WHAT IS BEING ASKED
Find the word "type" in the data, then copy each line where it is found.

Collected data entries
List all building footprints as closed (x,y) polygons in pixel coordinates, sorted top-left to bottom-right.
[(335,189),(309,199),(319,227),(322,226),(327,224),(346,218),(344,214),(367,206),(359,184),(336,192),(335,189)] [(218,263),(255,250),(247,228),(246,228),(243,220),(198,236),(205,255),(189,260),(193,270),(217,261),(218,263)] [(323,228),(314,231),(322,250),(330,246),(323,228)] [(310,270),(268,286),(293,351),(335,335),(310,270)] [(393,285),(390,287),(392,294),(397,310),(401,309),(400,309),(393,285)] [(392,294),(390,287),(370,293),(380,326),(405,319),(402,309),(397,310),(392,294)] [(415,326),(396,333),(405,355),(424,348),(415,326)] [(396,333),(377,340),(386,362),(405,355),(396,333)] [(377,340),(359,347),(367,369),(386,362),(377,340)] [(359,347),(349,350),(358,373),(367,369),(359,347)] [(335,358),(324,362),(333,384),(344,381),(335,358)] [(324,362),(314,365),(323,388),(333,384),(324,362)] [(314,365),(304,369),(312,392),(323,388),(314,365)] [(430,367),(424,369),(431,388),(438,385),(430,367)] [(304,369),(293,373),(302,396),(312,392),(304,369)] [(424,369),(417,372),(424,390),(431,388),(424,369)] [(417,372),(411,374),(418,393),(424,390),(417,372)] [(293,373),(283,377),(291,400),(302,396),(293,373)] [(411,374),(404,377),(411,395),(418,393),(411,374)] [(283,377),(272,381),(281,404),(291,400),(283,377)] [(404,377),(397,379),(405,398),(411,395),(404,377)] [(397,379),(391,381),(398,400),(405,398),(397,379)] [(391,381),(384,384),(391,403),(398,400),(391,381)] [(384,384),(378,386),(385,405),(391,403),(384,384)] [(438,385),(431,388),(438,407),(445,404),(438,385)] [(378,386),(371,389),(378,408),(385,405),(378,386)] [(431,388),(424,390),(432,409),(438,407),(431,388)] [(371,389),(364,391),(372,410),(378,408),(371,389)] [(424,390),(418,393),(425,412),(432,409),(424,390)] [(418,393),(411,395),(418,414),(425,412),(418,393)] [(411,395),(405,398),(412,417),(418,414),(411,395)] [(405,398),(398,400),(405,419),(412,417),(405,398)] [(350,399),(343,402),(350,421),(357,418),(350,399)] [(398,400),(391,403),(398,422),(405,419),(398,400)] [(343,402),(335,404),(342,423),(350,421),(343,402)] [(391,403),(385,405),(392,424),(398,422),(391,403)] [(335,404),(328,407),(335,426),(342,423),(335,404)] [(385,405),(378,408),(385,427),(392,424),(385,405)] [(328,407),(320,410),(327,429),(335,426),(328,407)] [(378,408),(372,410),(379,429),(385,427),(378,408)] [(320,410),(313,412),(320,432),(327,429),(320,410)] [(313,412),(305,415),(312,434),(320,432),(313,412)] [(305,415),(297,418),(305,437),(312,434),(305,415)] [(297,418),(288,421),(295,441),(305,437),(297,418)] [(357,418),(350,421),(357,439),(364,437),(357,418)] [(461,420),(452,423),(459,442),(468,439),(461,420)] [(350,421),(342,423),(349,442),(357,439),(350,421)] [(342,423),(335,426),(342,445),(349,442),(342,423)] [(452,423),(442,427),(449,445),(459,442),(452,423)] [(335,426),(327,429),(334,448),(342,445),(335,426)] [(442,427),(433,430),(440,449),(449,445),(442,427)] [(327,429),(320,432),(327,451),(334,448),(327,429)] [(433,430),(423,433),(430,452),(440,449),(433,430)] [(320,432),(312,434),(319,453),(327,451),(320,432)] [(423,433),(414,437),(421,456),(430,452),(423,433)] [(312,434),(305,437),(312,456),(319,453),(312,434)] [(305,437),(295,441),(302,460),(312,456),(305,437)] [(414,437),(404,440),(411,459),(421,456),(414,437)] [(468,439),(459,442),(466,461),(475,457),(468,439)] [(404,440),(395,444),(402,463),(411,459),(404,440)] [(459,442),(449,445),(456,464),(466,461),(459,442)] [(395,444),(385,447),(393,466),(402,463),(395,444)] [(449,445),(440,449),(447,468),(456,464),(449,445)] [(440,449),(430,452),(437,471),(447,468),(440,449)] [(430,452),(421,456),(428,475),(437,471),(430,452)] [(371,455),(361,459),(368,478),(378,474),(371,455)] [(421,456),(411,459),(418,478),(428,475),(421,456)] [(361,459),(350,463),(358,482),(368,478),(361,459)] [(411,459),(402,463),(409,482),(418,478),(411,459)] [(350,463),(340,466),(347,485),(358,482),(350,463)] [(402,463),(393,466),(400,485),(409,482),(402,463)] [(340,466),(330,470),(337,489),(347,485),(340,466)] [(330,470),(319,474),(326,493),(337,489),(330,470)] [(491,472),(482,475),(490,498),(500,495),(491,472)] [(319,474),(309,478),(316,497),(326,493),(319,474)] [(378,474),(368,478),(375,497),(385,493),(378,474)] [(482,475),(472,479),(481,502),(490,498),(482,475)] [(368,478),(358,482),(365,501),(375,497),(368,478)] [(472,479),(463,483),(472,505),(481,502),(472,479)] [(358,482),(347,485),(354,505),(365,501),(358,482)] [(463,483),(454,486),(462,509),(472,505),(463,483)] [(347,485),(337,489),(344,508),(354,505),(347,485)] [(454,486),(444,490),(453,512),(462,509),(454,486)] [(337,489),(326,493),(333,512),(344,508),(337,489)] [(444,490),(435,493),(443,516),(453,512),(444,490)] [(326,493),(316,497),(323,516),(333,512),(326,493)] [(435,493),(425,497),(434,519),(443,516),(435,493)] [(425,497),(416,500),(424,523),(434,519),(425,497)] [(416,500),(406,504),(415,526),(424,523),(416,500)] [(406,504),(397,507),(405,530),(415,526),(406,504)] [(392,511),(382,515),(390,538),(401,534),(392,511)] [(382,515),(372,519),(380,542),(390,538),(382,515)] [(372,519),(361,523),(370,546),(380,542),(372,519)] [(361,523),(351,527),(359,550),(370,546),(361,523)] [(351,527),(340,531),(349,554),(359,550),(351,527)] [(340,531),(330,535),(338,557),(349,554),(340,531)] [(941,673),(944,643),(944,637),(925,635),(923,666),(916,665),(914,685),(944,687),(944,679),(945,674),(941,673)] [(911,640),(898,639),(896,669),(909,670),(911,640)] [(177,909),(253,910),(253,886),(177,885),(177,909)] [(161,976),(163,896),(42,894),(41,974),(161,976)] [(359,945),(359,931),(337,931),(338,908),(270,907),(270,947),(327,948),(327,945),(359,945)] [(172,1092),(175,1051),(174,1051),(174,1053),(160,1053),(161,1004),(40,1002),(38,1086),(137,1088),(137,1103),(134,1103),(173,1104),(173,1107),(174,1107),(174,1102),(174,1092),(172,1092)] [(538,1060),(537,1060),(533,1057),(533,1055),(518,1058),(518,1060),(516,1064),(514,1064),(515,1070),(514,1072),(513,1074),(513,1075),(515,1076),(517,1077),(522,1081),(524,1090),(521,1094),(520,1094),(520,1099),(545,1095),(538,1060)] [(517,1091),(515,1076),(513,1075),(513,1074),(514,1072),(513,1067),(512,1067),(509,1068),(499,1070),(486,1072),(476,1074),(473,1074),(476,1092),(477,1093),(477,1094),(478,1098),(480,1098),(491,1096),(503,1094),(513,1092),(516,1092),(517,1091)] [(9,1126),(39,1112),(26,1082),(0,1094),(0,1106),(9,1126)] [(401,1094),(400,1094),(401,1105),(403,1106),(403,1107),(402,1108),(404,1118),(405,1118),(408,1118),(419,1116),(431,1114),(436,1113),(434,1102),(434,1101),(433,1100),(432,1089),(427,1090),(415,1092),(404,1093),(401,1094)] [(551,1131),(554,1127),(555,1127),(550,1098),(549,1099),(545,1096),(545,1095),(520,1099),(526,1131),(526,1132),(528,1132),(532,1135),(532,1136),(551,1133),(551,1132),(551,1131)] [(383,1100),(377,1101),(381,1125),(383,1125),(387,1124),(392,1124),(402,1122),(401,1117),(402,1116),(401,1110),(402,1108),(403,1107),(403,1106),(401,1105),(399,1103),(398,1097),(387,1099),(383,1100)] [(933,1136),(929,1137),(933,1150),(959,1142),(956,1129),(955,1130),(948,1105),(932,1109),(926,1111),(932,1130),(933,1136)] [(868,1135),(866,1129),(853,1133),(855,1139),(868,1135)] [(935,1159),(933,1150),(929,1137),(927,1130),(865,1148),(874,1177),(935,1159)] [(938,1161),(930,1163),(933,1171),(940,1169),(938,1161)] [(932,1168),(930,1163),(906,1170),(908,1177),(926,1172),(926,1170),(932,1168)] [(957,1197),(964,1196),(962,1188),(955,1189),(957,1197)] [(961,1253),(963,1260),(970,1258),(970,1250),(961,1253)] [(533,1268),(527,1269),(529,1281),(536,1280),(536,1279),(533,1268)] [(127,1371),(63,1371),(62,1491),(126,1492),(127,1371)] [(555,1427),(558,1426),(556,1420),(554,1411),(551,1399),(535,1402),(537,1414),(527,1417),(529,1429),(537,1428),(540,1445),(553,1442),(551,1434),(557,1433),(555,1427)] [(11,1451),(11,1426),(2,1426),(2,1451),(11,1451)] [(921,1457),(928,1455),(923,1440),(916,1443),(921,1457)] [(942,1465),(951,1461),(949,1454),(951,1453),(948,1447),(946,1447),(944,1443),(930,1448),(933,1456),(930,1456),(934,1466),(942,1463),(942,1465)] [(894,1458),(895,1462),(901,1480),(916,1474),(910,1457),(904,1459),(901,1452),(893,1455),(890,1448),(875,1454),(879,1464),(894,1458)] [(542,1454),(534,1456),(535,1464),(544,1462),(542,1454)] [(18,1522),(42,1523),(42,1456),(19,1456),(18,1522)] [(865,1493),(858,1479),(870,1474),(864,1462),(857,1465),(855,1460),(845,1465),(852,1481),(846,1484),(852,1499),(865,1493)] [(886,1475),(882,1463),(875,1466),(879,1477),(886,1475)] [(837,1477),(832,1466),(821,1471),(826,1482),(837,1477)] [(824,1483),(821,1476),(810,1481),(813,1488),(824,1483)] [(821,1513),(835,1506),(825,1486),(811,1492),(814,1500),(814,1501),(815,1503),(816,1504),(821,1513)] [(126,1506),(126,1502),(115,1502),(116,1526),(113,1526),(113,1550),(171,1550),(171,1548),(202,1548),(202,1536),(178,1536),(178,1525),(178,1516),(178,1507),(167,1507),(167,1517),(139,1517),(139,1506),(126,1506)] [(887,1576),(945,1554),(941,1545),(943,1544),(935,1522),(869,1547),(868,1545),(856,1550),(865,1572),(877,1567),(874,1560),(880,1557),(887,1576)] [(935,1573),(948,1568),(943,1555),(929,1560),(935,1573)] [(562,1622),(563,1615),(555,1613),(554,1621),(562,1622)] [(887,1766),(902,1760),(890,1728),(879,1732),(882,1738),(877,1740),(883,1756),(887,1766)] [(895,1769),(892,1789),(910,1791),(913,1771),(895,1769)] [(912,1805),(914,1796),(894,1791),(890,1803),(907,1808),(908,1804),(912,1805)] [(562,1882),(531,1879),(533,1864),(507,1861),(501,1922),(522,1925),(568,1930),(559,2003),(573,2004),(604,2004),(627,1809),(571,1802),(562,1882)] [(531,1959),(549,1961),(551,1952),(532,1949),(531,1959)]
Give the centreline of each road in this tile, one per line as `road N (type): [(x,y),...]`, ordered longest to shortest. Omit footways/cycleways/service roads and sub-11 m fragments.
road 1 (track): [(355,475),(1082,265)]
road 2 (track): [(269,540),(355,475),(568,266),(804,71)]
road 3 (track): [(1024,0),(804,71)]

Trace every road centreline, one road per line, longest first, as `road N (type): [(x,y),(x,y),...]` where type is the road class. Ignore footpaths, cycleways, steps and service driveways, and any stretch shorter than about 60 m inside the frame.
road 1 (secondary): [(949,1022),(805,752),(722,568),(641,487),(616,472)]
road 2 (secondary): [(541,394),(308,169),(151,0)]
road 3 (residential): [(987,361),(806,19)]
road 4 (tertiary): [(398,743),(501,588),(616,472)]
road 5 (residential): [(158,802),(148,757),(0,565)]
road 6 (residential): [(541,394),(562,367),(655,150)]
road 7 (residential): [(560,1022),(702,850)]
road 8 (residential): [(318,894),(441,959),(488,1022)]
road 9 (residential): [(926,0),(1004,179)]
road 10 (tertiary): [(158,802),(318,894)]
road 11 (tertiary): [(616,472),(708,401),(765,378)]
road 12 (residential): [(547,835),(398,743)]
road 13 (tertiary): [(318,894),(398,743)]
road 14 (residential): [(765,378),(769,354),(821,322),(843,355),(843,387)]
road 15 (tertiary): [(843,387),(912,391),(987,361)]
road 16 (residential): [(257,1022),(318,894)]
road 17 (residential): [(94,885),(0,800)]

EXPECTED OUTPUT
Give the centreline of each road in this tile, one per line as `road N (type): [(x,y),...]`, ordered longest to shortest. Omit footways/cycleways/service roads and sub-11 m fragments.
Trace every road centreline, one road per line, longest first, as `road N (type): [(x,y),(x,y),...]` where type is the road class. Ignore footpaths, cycleways, steps and service driveways, and any stretch shorter than about 60 m inside the frame.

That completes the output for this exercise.